WHAT TO DO.
Copy exactly. Include the line containing "purple brush: 13 -> 12", every line after it, and the last line below, but no pictures.

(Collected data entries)
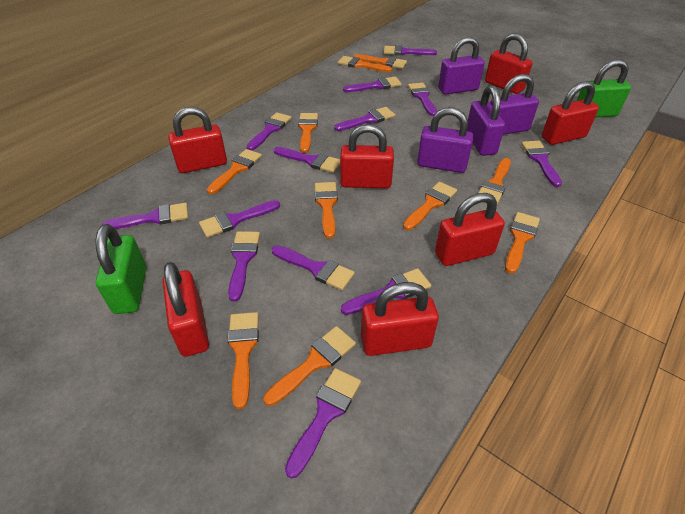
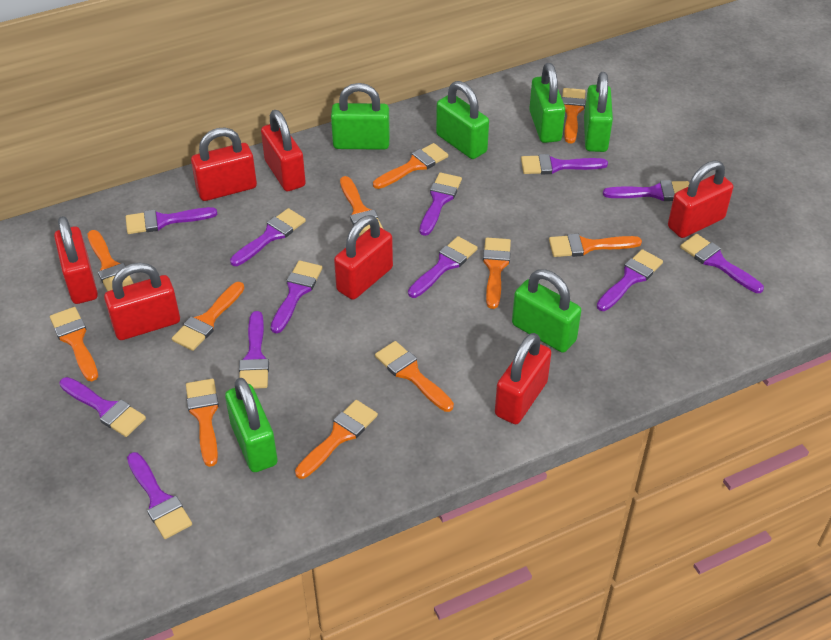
green padlock: 2 -> 6
orange brush: 10 -> 11
purple brush: 13 -> 12
purple padlock: 4 -> 0

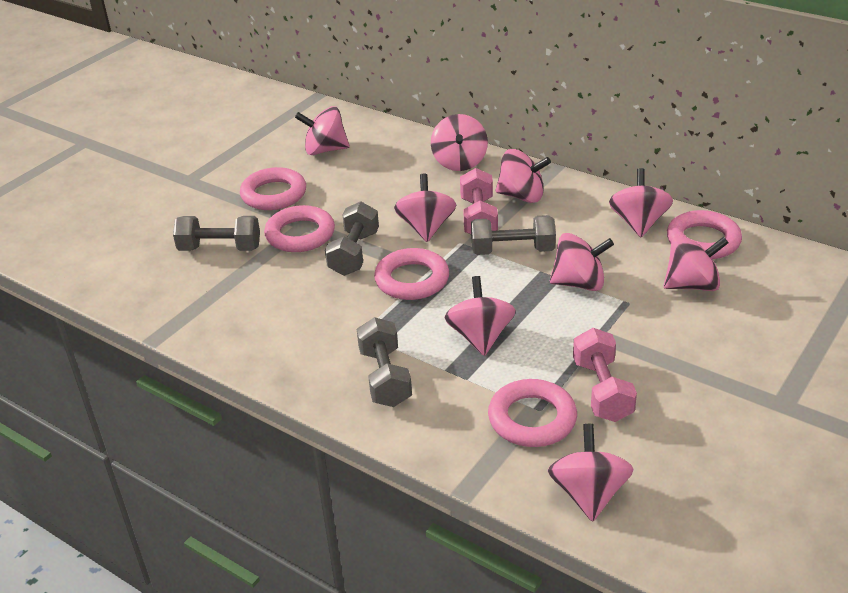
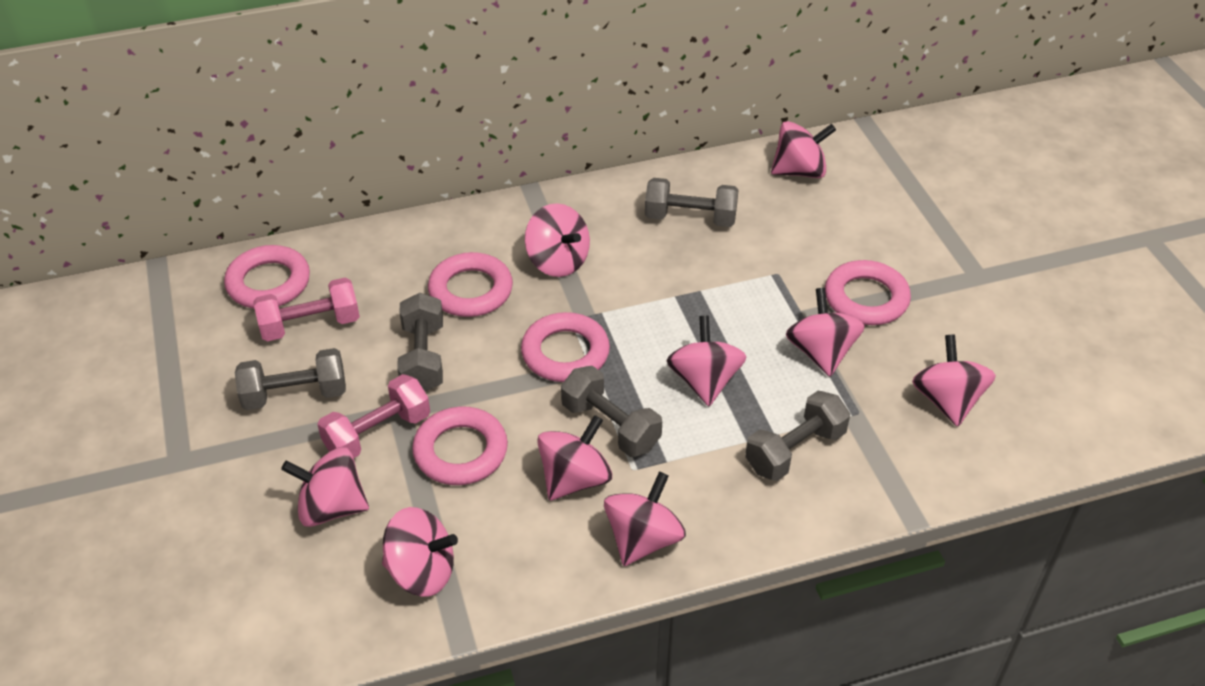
grey dumbbell: 4 -> 5

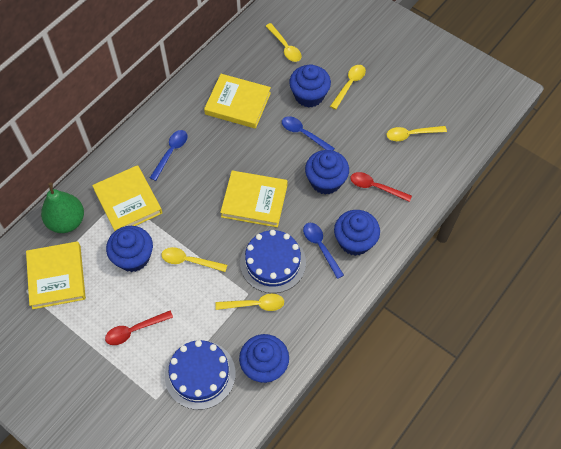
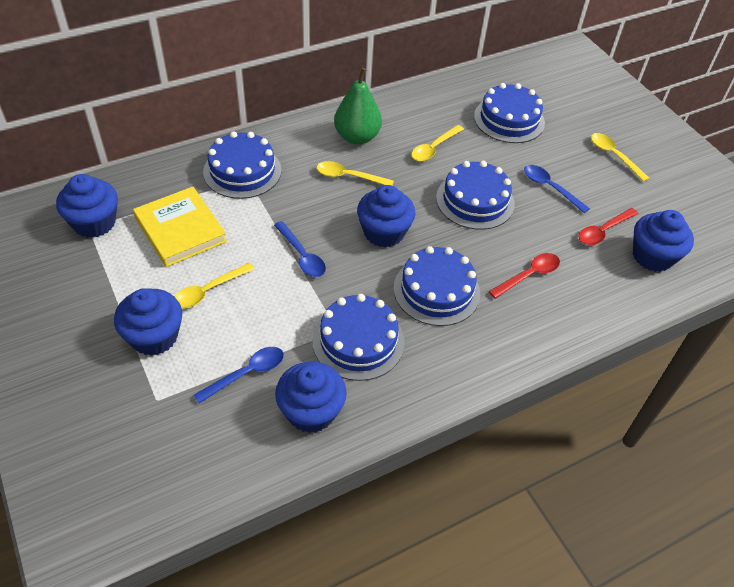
blue cake: 2 -> 5
yellow book: 4 -> 1
yellow spoon: 5 -> 4

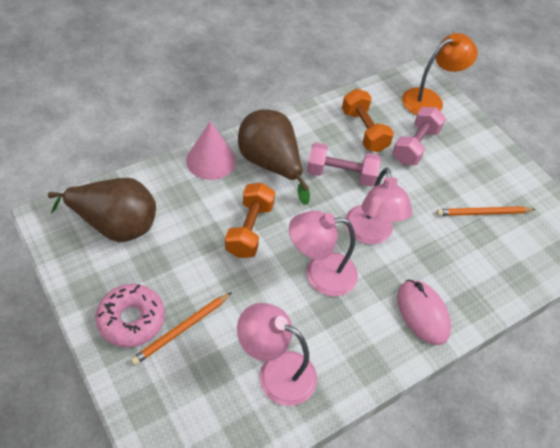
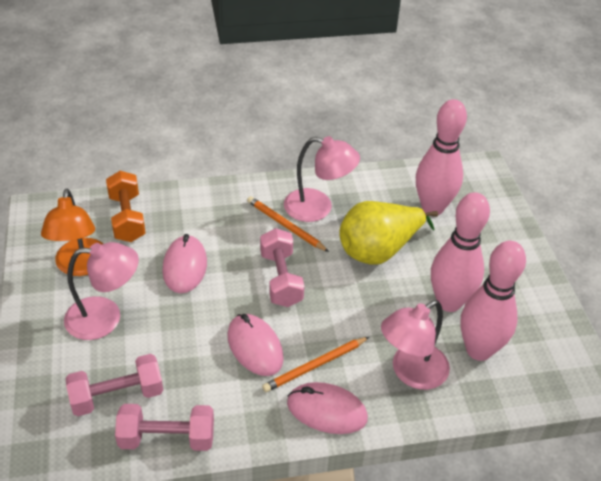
brown pear: 2 -> 0
orange dumbbell: 2 -> 1
pink bowling pin: 0 -> 3
pink cone: 1 -> 0
pink donut: 1 -> 0
pink dumbbell: 2 -> 3
pink mouse: 1 -> 3
yellow pear: 0 -> 1

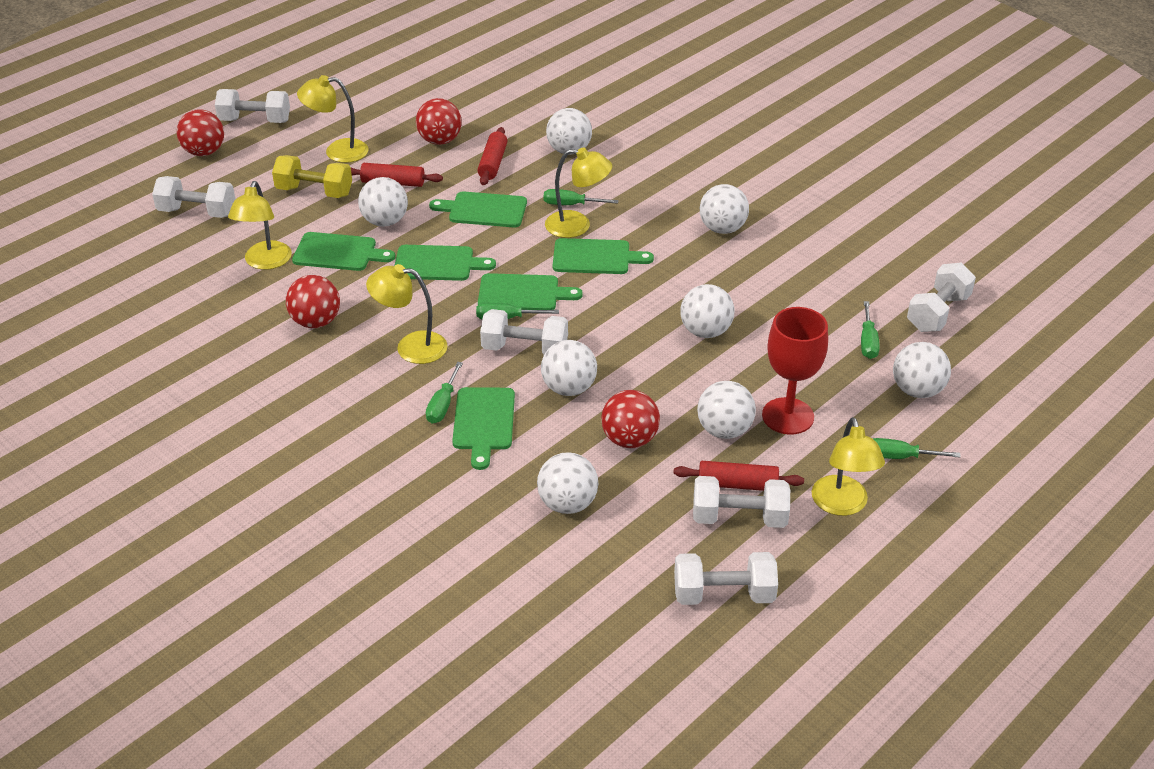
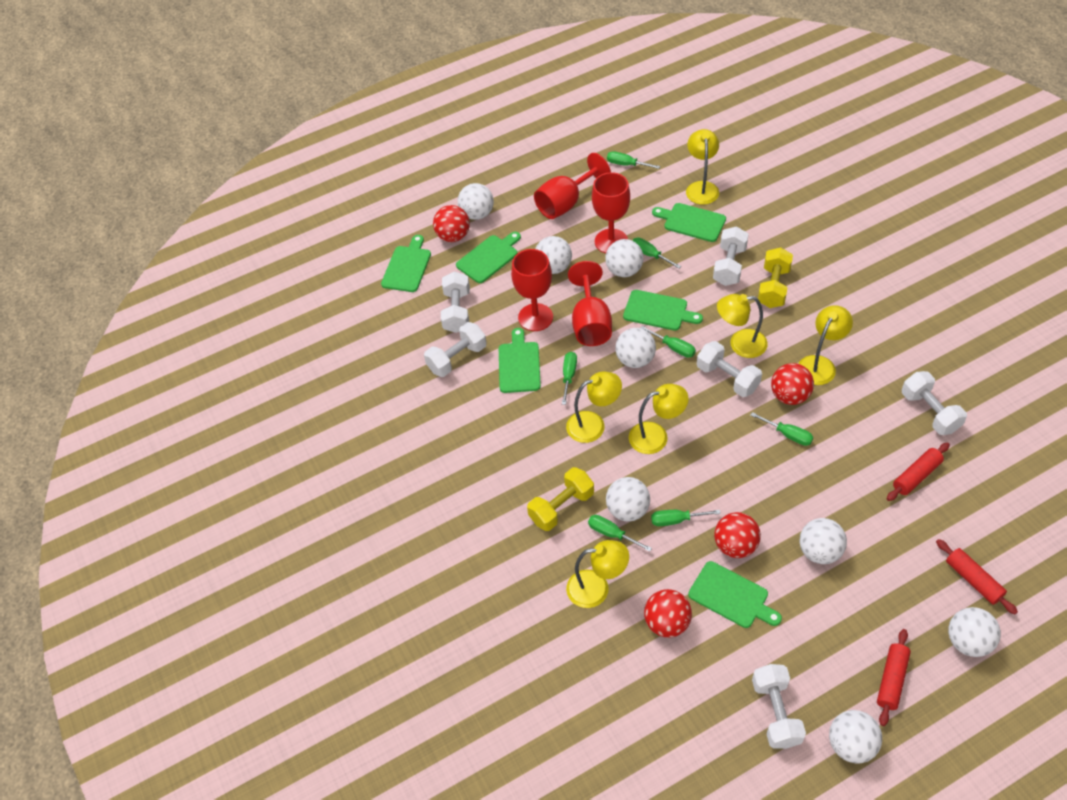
green screwdriver: 5 -> 7
red goblet: 1 -> 4
yellow dumbbell: 1 -> 2
yellow lamp: 5 -> 6

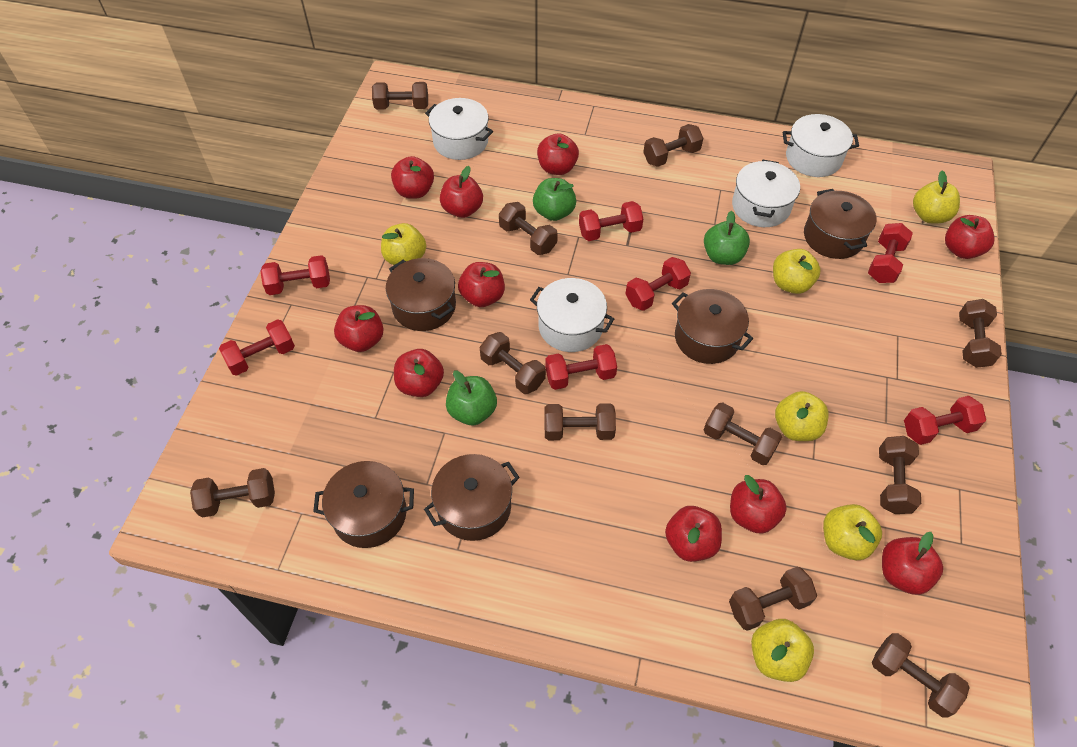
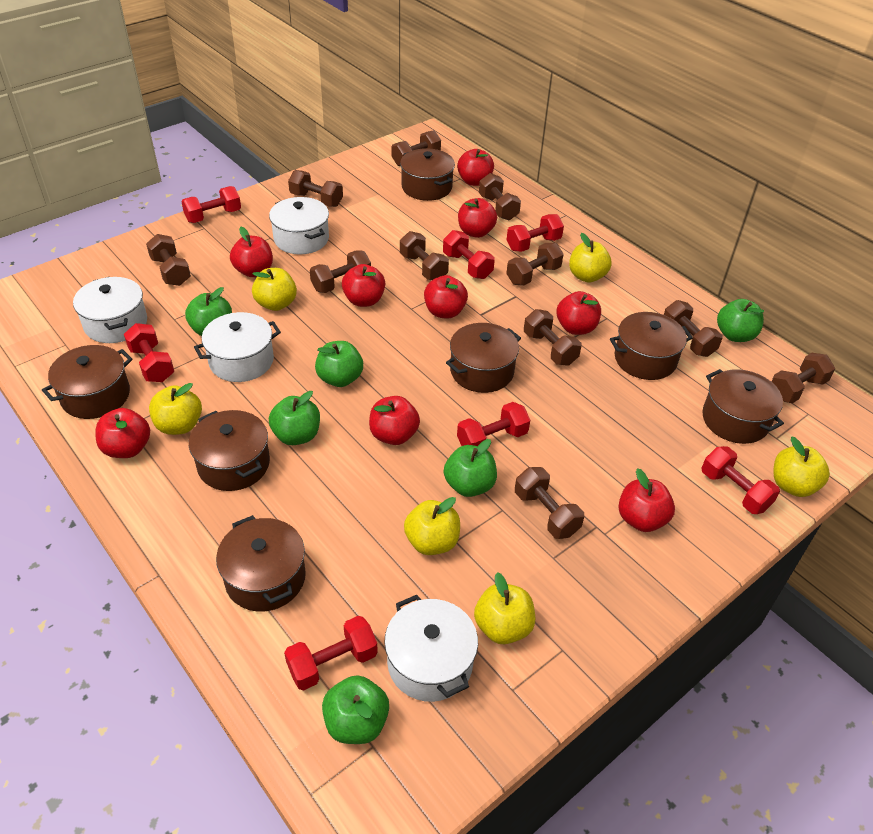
brown pot: 5 -> 7
green apple: 3 -> 6
red apple: 10 -> 9

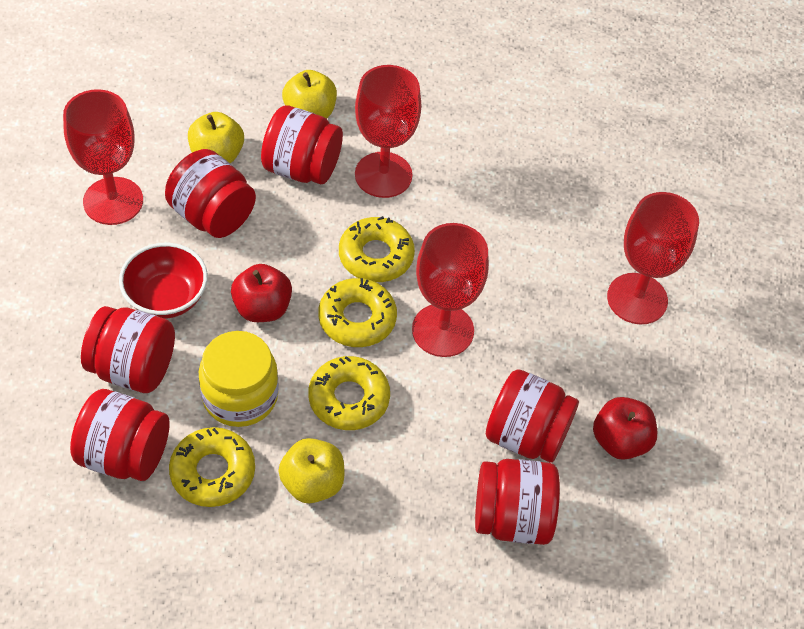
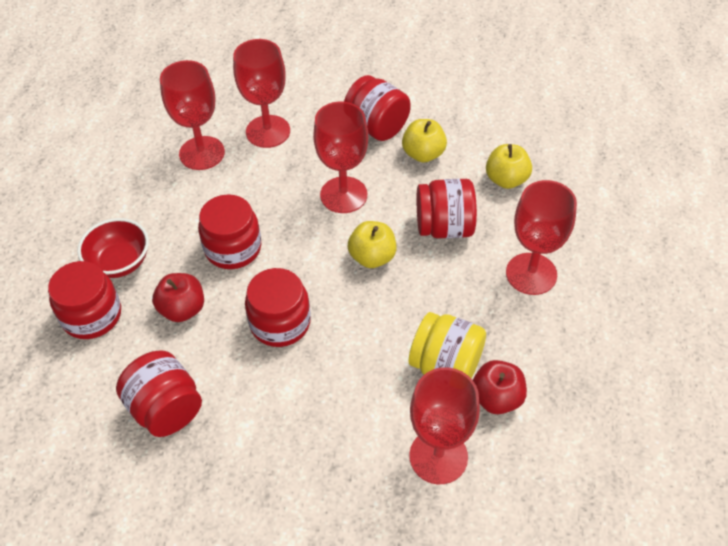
red goblet: 4 -> 5
yellow donut: 4 -> 0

RESPONSE TO THE EXERCISE.
purple brush: 13 -> 12
purple padlock: 4 -> 0

grey dumbbell: 4 -> 5

blue cake: 2 -> 5
yellow book: 4 -> 1
yellow spoon: 5 -> 4

brown pear: 2 -> 0
orange dumbbell: 2 -> 1
pink bowling pin: 0 -> 3
pink cone: 1 -> 0
pink donut: 1 -> 0
pink dumbbell: 2 -> 3
pink mouse: 1 -> 3
yellow pear: 0 -> 1

green screwdriver: 5 -> 7
red goblet: 1 -> 4
yellow dumbbell: 1 -> 2
yellow lamp: 5 -> 6

brown pot: 5 -> 7
green apple: 3 -> 6
red apple: 10 -> 9

red goblet: 4 -> 5
yellow donut: 4 -> 0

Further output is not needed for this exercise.